→ Material shown
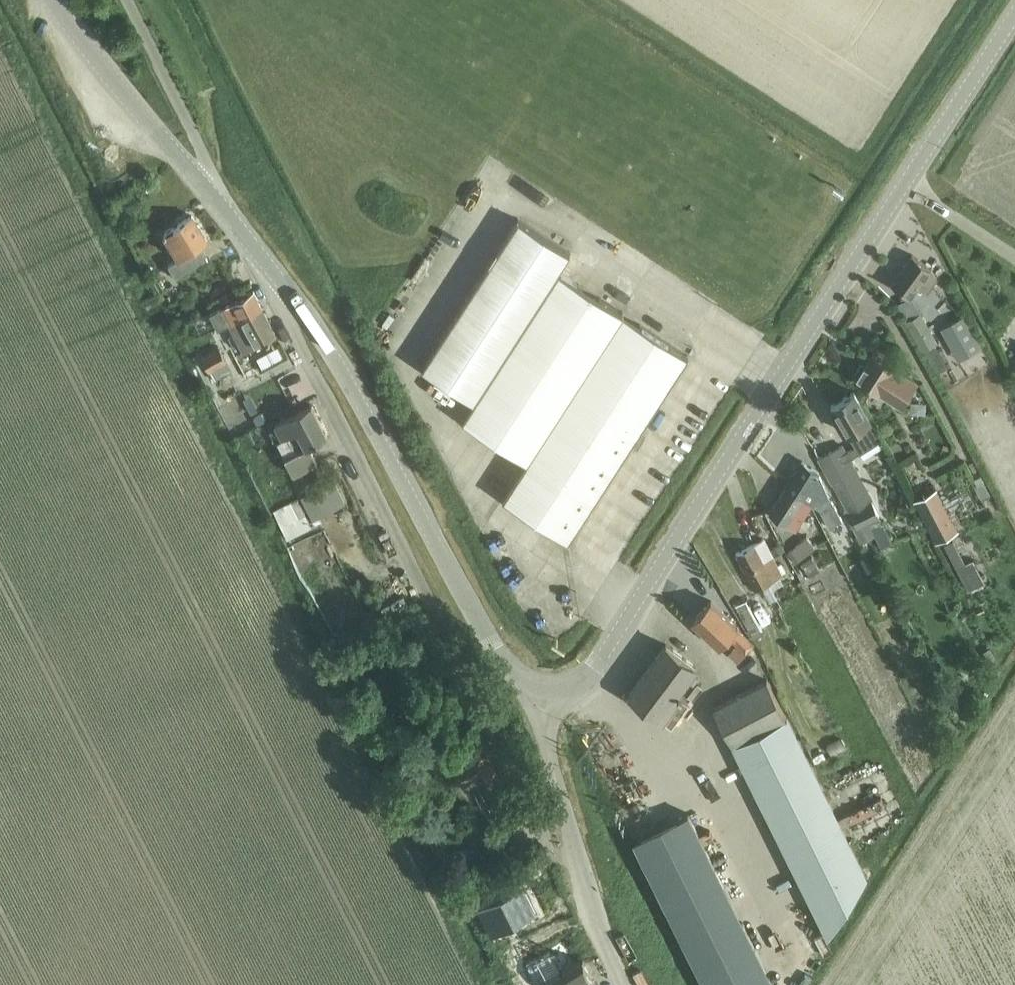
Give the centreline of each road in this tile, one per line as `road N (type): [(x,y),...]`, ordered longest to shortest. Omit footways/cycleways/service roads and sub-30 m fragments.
road 1 (tertiary): [(546,697),(582,685),(598,666),(1014,21)]
road 2 (residential): [(540,832),(277,307),(277,274)]
road 3 (tertiary): [(546,697),(519,682),(328,346),(277,274)]
road 4 (unclassified): [(623,984),(575,856),(546,697)]
road 5 (tertiary): [(211,196),(47,0)]
road 6 (unclassified): [(211,196),(202,150),(129,0)]

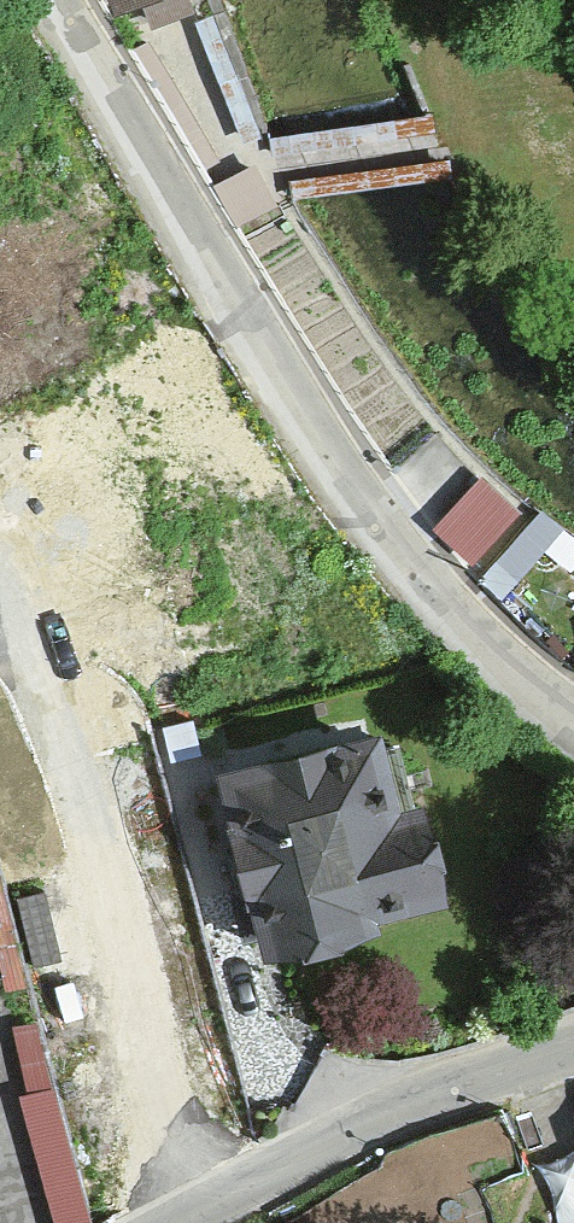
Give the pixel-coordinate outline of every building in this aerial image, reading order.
[(147,31),(188,16),(182,0),(136,0),(147,31)] [(233,178),(213,190),(237,232),(257,220),(233,178)] [(481,483),(434,532),(474,569),(521,520),(481,483)] [(395,733),(213,776),(257,961),(365,936),(362,923),(436,905),(395,733)] [(103,1222),(39,1016),(6,1027),(67,1222),(100,1222),(103,1222)] [(534,1164),(513,1108),(325,1178),(341,1222),(375,1222),(534,1164)] [(336,1215),(283,1216),(283,1222),(336,1222),(336,1215)]
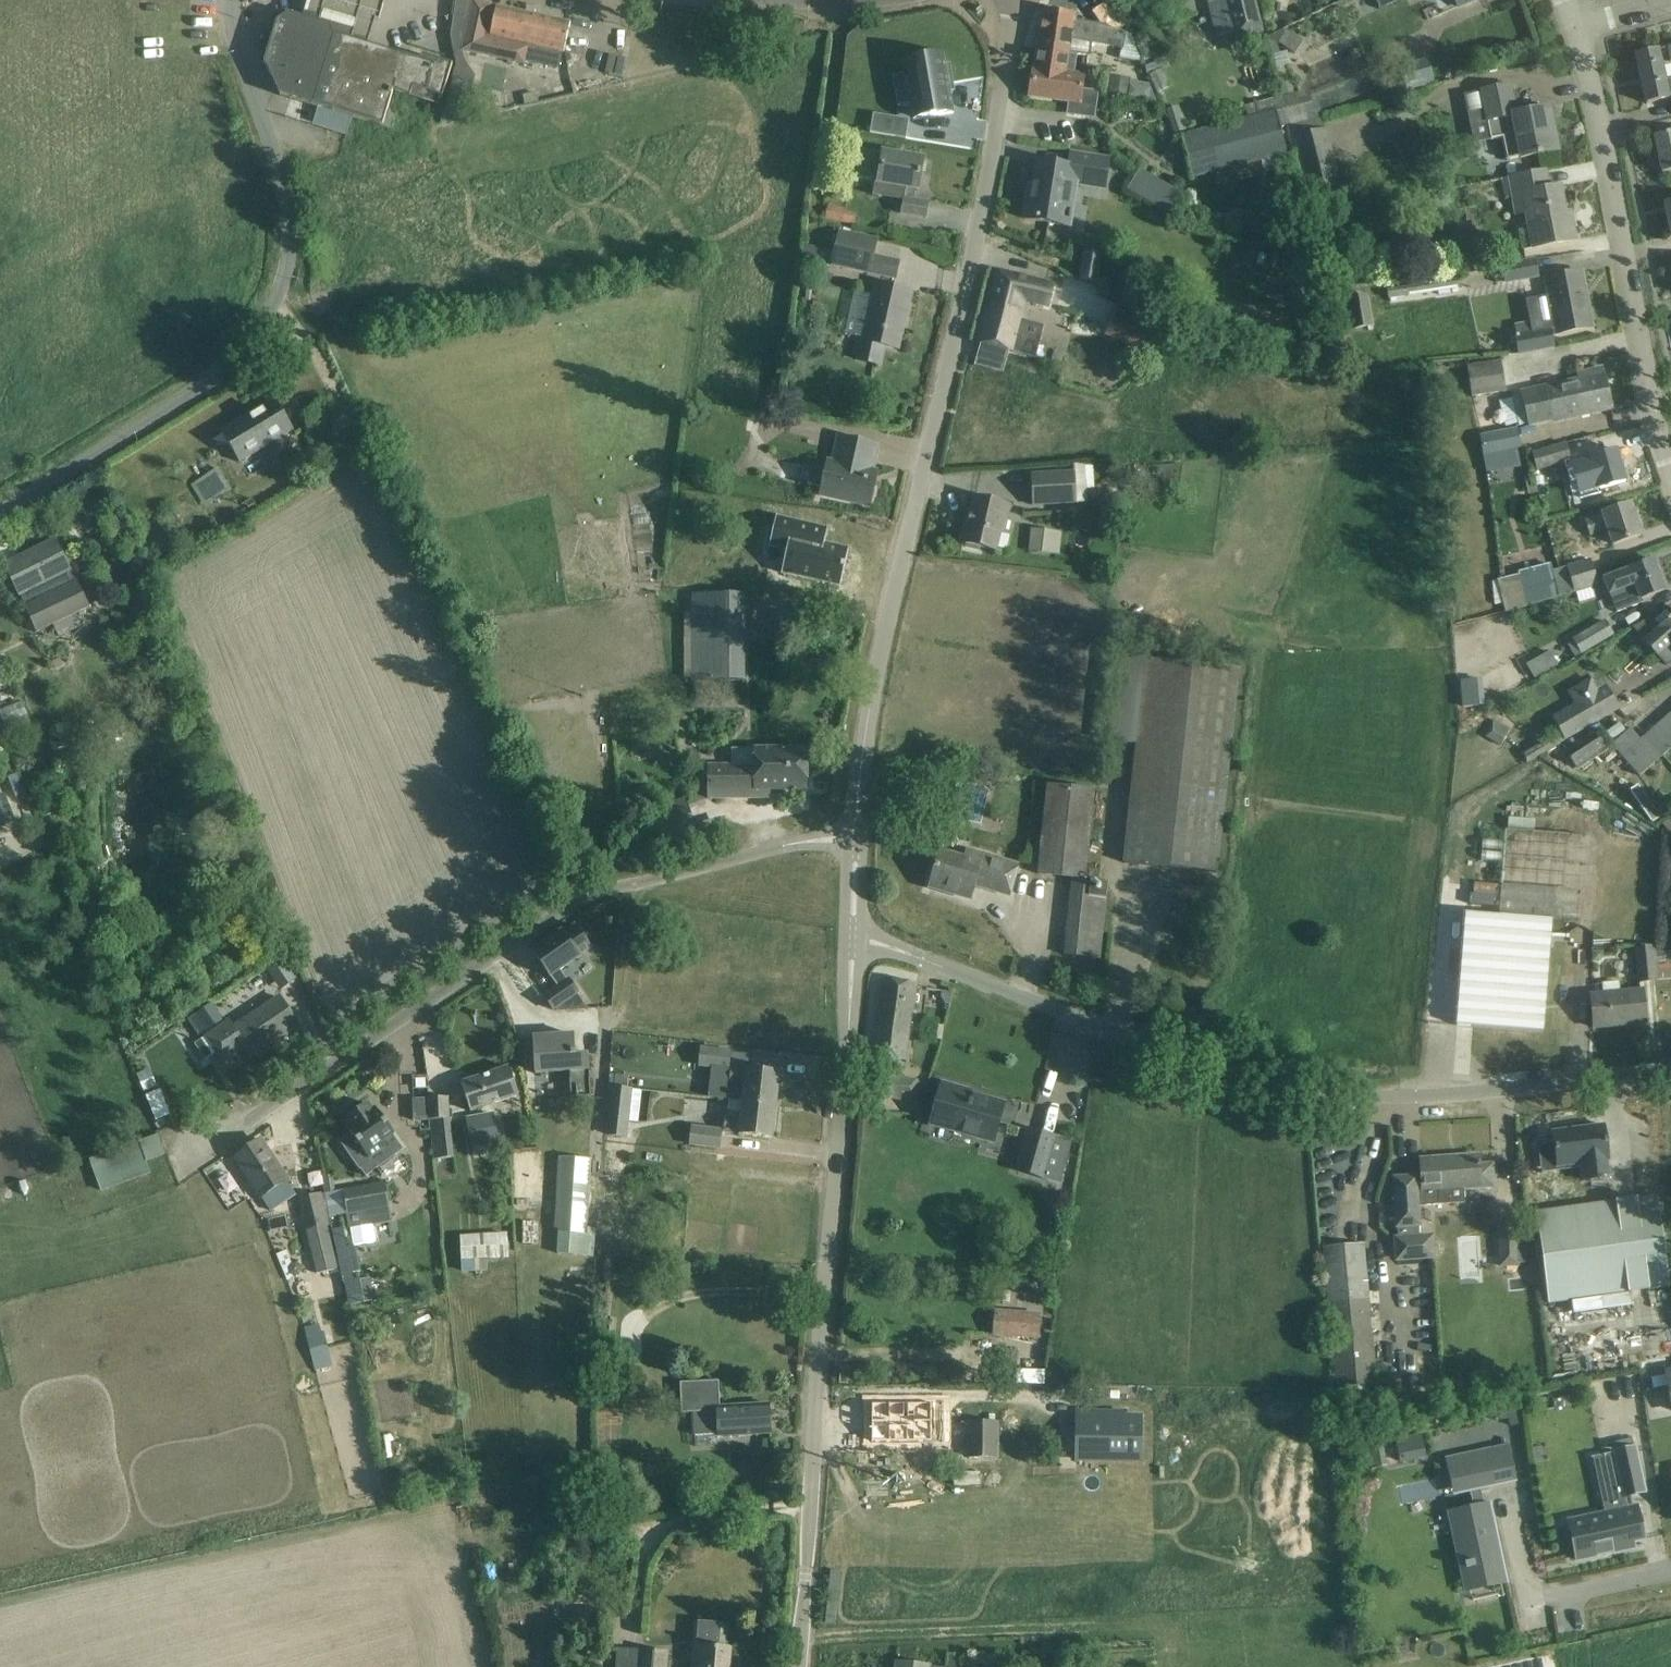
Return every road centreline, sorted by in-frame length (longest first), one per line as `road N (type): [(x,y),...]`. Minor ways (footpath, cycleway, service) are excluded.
road 1 (residential): [(1670,1070),(1422,1097),(1348,1097),(1193,1062),(850,935)]
road 2 (unclassified): [(860,826),(889,634),(980,210),(1007,0)]
road 3 (residential): [(182,1153),(363,1035),(561,890),(613,866),(860,826)]
road 4 (unclassified): [(798,1666),(850,935)]
road 5 (unclassified): [(0,503),(194,397),(251,345),(280,294),(289,242),(283,177),(232,0)]
road 6 (residential): [(1574,25),(1639,360),(1670,475)]

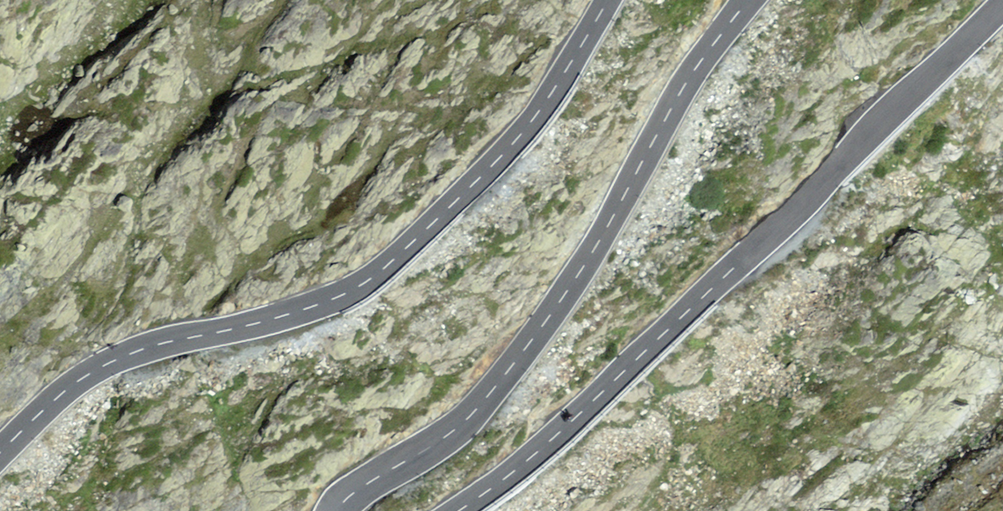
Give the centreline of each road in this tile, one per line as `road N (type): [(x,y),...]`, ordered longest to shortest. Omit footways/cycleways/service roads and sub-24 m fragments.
road 1 (tertiary): [(607,0),(561,81),(508,149),(370,280),(289,315),(128,355),(64,392),(0,453)]
road 2 (tertiary): [(1002,5),(555,438),(459,510)]
road 3 (tertiary): [(335,510),(362,486),(456,431),(494,389),(574,283),(689,80),(748,0)]
road 4 (trunk): [(706,510),(1002,19)]

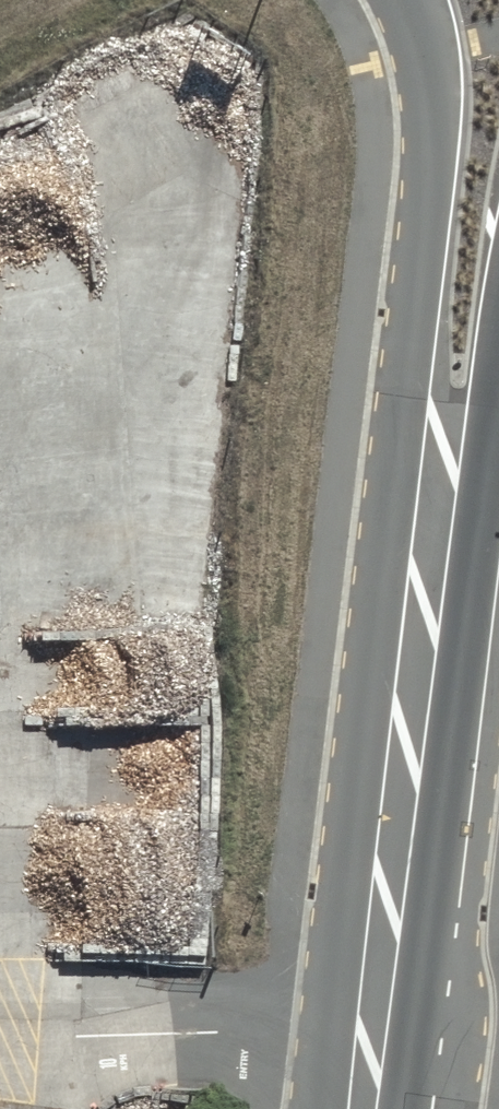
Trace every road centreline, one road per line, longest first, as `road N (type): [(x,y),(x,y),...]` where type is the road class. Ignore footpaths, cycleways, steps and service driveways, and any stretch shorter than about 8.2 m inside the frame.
road 1 (residential): [(395,857),(395,469),(431,167),(432,65),(414,0)]
road 2 (trunk): [(498,375),(485,472),(395,857)]
road 3 (tertiary): [(395,857),(367,1108)]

→ Problem description
Would you copy out all the data exactly, without the images?

→ Expected output
Give the centreline of each road in this tile, one per line as `road N (type): [(x,y),...]`, ordered longest to shortest. Omit footways/cycleways/service roads and sub-30 m fragments.
road 1 (tertiary): [(546,697),(582,685),(598,666),(1014,21)]
road 2 (residential): [(540,832),(277,307),(277,274)]
road 3 (tertiary): [(546,697),(519,682),(328,346),(277,274)]
road 4 (unclassified): [(623,984),(575,856),(546,697)]
road 5 (tertiary): [(211,196),(47,0)]
road 6 (unclassified): [(211,196),(202,150),(129,0)]

Give the pixel-coordinate outline of every building in this aerial image, reading order.
[(147,31),(188,16),(182,0),(136,0),(147,31)] [(233,178),(213,190),(237,232),(257,220),(233,178)] [(481,483),(434,532),(474,569),(521,520),(481,483)] [(395,733),(213,776),(257,961),(365,936),(362,923),(436,905),(395,733)] [(103,1222),(39,1016),(6,1027),(67,1222),(100,1222),(103,1222)] [(534,1164),(513,1108),(325,1178),(341,1222),(375,1222),(534,1164)] [(336,1215),(283,1216),(283,1222),(336,1222),(336,1215)]
Return every road centreline, sorted by in-frame length (longest first), one per line as `road N (type): [(x,y),...]`. Minor ways (footpath, cycleway, service) are excluded.
road 1 (residential): [(1670,1070),(1422,1097),(1348,1097),(1193,1062),(850,935)]
road 2 (unclassified): [(860,826),(889,634),(980,210),(1007,0)]
road 3 (residential): [(182,1153),(363,1035),(561,890),(613,866),(860,826)]
road 4 (unclassified): [(798,1666),(850,935)]
road 5 (unclassified): [(0,503),(194,397),(251,345),(280,294),(289,242),(283,177),(232,0)]
road 6 (residential): [(1574,25),(1639,360),(1670,475)]

Give the centreline of each road in this tile, one per line as `road N (type): [(x,y),...]`, ordered longest to shortest. Omit footways/cycleways/service roads and sub-24 m fragments.
road 1 (tertiary): [(607,0),(561,81),(508,149),(370,280),(289,315),(128,355),(64,392),(0,453)]
road 2 (tertiary): [(1002,5),(555,438),(459,510)]
road 3 (tertiary): [(335,510),(362,486),(456,431),(494,389),(574,283),(689,80),(748,0)]
road 4 (trunk): [(706,510),(1002,19)]

Trace every road centreline, one road per line, longest first, as `road N (type): [(x,y),(x,y),...]` where type is the road class. Ignore footpaths, cycleways, steps and service driveways, and any stretch shorter than about 8.2 m inside the frame.
road 1 (residential): [(395,857),(395,469),(431,167),(432,65),(414,0)]
road 2 (trunk): [(498,375),(485,472),(395,857)]
road 3 (tertiary): [(395,857),(367,1108)]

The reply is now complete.